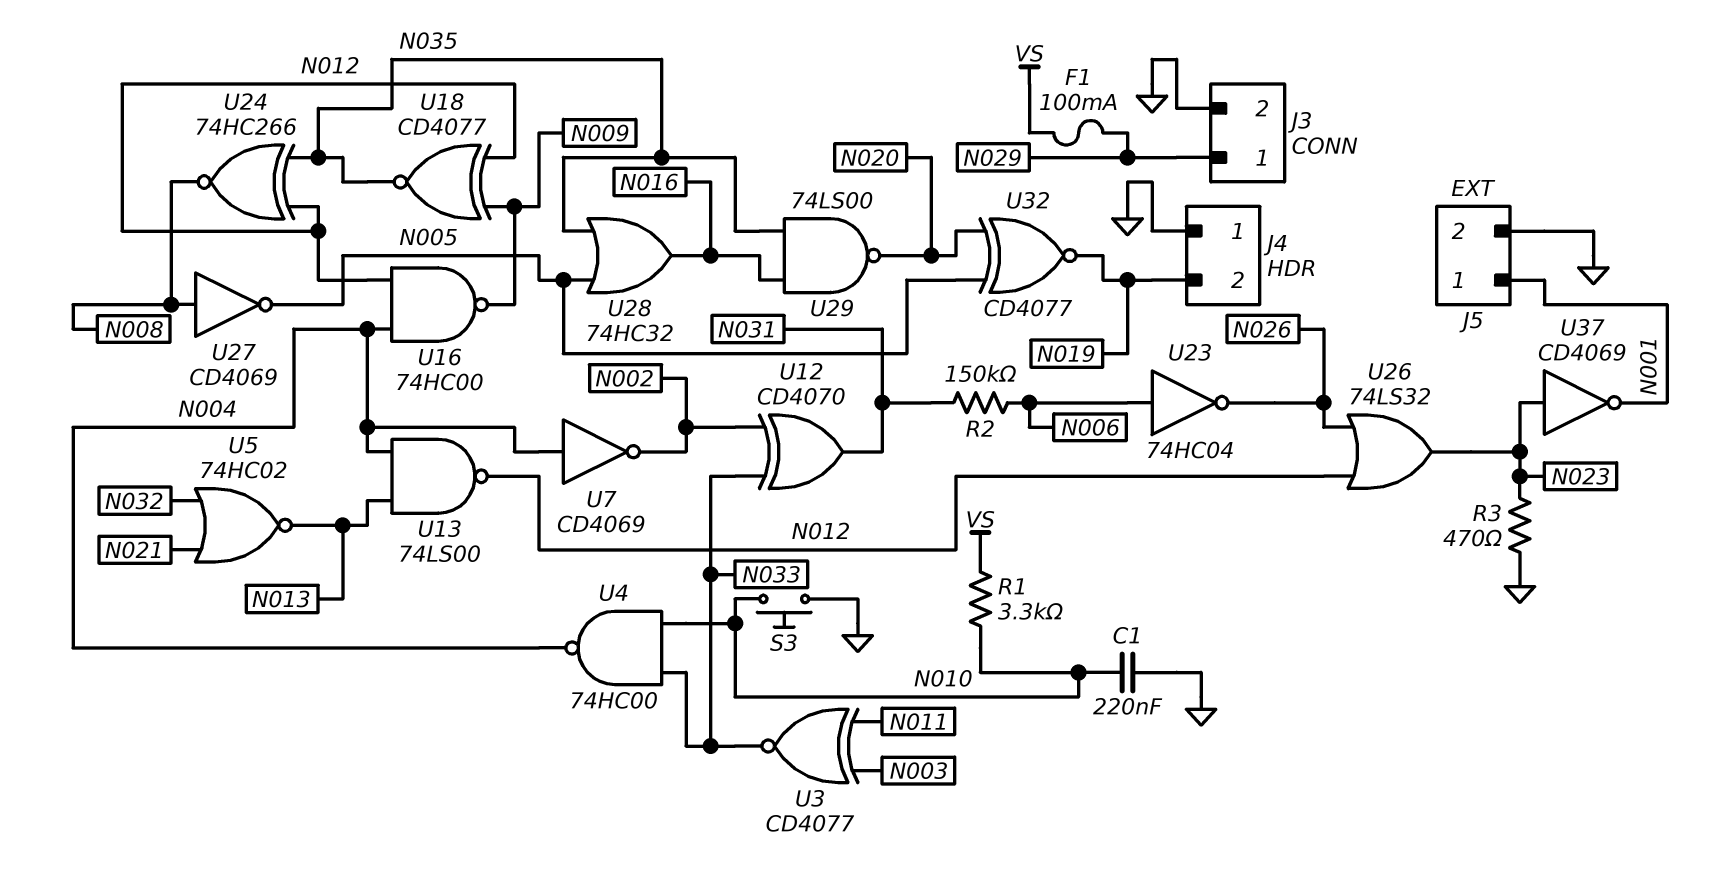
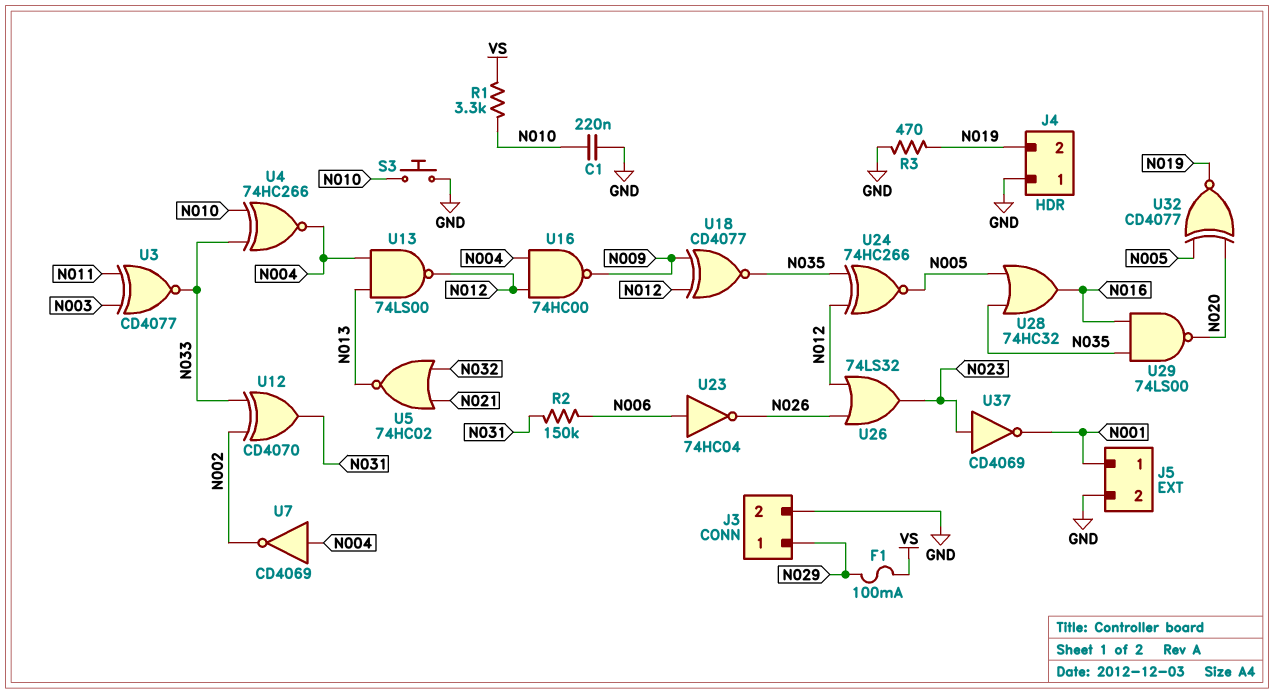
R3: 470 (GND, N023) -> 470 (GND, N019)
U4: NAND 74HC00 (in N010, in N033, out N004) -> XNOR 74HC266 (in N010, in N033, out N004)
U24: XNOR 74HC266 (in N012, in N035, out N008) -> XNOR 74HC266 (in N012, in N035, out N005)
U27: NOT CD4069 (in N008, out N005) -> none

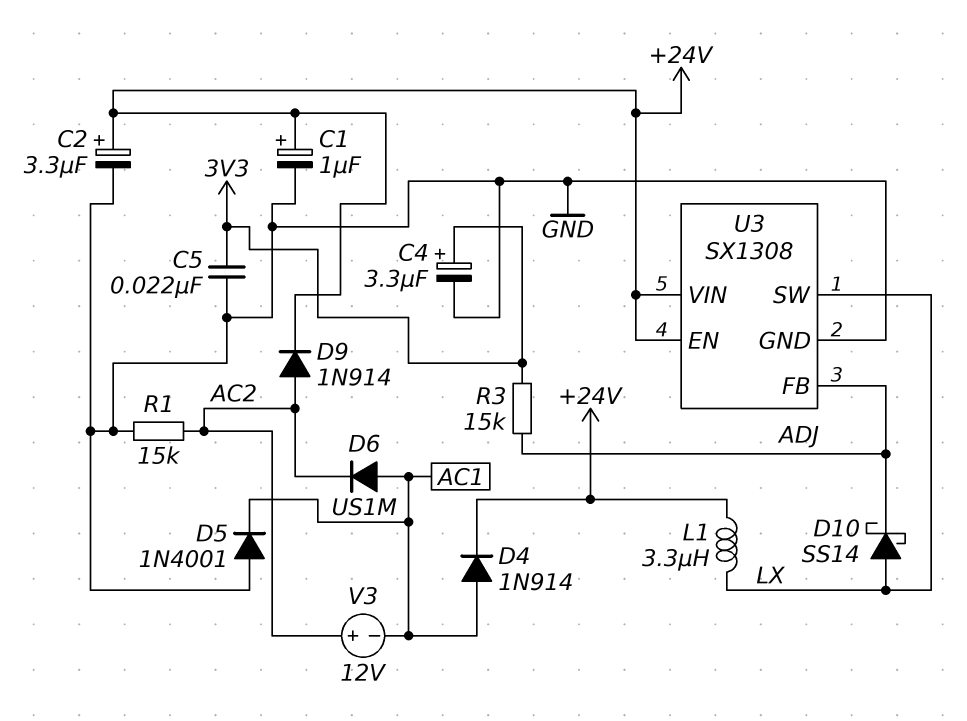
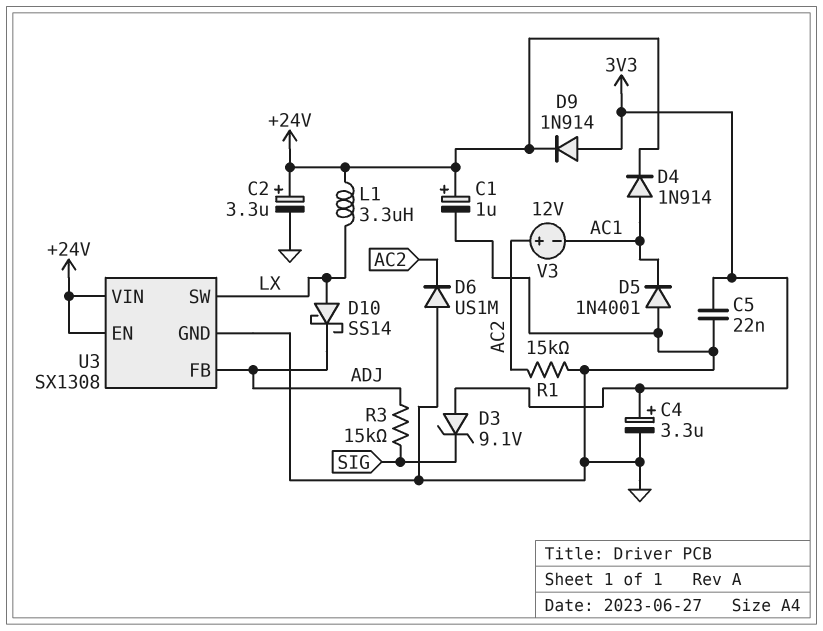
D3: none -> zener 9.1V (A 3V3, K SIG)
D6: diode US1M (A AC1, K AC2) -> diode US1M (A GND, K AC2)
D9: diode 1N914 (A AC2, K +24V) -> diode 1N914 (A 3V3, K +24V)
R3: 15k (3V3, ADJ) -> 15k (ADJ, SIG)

__________

Try it> Reproduce each line of the records exactly, and omit every picture.

Result for this task>
R3: 470 (GND, N023) -> 470 (GND, N019)
U4: NAND 74HC00 (in N010, in N033, out N004) -> XNOR 74HC266 (in N010, in N033, out N004)
U24: XNOR 74HC266 (in N012, in N035, out N008) -> XNOR 74HC266 (in N012, in N035, out N005)
U27: NOT CD4069 (in N008, out N005) -> none

D3: none -> zener 9.1V (A 3V3, K SIG)
D6: diode US1M (A AC1, K AC2) -> diode US1M (A GND, K AC2)
D9: diode 1N914 (A AC2, K +24V) -> diode 1N914 (A 3V3, K +24V)
R3: 15k (3V3, ADJ) -> 15k (ADJ, SIG)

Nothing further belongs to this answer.